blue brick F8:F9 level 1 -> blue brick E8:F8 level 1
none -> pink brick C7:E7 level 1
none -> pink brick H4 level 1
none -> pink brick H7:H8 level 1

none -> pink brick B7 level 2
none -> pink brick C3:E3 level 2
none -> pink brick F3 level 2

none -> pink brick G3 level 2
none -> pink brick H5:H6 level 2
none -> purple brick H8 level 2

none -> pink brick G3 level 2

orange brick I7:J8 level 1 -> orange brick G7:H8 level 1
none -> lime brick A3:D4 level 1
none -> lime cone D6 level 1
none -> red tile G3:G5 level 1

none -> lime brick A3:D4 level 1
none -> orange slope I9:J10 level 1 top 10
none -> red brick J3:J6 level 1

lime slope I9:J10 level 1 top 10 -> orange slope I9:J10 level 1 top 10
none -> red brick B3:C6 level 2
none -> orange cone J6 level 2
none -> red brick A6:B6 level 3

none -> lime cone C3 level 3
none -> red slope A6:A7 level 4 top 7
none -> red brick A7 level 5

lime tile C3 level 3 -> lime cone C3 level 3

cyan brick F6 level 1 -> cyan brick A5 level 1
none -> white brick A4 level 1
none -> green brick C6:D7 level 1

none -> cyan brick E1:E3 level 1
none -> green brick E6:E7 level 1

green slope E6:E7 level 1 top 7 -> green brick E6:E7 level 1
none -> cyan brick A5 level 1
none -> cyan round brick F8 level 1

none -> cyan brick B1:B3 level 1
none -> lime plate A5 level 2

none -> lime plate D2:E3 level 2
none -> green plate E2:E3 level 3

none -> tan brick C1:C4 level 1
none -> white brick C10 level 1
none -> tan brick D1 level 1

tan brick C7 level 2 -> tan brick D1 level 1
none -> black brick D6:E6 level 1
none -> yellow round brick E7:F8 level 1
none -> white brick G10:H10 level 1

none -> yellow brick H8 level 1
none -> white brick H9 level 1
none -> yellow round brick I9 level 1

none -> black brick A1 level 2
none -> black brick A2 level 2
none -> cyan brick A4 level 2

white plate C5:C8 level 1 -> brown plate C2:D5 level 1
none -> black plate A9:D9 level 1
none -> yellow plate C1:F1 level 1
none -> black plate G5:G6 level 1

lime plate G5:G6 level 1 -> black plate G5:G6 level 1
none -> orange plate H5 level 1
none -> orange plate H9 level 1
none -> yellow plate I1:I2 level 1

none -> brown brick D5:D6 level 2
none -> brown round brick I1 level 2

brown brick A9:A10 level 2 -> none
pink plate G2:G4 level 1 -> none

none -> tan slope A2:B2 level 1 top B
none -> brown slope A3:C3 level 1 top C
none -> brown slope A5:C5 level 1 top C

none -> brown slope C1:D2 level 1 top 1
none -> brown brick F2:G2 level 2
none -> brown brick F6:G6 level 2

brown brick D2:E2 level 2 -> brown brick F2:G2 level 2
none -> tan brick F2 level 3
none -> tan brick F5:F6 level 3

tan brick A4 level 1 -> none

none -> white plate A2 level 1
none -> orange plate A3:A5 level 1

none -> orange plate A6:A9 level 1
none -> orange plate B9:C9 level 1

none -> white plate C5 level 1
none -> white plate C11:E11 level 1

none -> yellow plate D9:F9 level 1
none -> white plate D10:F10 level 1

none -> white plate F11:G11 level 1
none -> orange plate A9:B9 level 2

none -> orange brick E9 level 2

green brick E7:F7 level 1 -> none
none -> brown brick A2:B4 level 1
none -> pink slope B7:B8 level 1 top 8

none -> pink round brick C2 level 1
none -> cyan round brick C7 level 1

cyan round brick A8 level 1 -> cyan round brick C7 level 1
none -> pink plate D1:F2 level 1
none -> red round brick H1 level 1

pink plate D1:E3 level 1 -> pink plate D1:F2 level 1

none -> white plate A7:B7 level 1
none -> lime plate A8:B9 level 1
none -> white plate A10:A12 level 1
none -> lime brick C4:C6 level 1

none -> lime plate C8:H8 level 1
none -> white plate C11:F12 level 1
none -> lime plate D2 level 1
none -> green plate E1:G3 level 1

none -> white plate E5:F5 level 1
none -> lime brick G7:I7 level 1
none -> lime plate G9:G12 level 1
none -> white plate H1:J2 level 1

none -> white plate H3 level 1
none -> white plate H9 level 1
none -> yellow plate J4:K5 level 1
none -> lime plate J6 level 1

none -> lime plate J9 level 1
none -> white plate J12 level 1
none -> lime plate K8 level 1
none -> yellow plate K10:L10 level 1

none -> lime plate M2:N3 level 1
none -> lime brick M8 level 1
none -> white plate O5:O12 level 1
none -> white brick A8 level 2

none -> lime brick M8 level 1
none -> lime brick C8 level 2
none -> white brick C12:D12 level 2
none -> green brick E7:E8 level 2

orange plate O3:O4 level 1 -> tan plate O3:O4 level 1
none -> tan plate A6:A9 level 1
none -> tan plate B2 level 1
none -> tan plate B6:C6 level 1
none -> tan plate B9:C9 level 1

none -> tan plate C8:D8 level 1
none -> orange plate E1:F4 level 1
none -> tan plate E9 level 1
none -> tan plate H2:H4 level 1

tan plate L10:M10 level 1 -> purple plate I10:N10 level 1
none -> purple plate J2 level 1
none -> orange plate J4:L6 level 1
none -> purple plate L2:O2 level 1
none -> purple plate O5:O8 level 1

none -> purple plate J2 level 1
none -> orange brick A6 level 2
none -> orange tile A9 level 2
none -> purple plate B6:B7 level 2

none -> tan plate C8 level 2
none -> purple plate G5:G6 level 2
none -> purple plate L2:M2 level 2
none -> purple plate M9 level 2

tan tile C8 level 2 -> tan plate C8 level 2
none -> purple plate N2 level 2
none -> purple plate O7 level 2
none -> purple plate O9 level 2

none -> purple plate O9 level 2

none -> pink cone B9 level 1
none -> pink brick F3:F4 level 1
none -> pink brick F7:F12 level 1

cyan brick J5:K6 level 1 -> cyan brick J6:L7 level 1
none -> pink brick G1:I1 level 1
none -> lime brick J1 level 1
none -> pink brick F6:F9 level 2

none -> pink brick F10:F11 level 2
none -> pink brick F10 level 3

# [WORK INSTRUCTIONS]
Starting at the line above that holds "none -> cyan brick A4 level 2" and ending at the line that holds "green brick E7:F7 level 1 -> none", transcribe each line exactly and include no other lines.

# [TASK OUTPUT]
none -> cyan brick A4 level 2

white plate C5:C8 level 1 -> brown plate C2:D5 level 1
none -> black plate A9:D9 level 1
none -> yellow plate C1:F1 level 1
none -> black plate G5:G6 level 1

lime plate G5:G6 level 1 -> black plate G5:G6 level 1
none -> orange plate H5 level 1
none -> orange plate H9 level 1
none -> yellow plate I1:I2 level 1

none -> brown brick D5:D6 level 2
none -> brown round brick I1 level 2

brown brick A9:A10 level 2 -> none
pink plate G2:G4 level 1 -> none

none -> tan slope A2:B2 level 1 top B
none -> brown slope A3:C3 level 1 top C
none -> brown slope A5:C5 level 1 top C

none -> brown slope C1:D2 level 1 top 1
none -> brown brick F2:G2 level 2
none -> brown brick F6:G6 level 2

brown brick D2:E2 level 2 -> brown brick F2:G2 level 2
none -> tan brick F2 level 3
none -> tan brick F5:F6 level 3

tan brick A4 level 1 -> none

none -> white plate A2 level 1
none -> orange plate A3:A5 level 1

none -> orange plate A6:A9 level 1
none -> orange plate B9:C9 level 1

none -> white plate C5 level 1
none -> white plate C11:E11 level 1

none -> yellow plate D9:F9 level 1
none -> white plate D10:F10 level 1

none -> white plate F11:G11 level 1
none -> orange plate A9:B9 level 2

none -> orange brick E9 level 2

green brick E7:F7 level 1 -> none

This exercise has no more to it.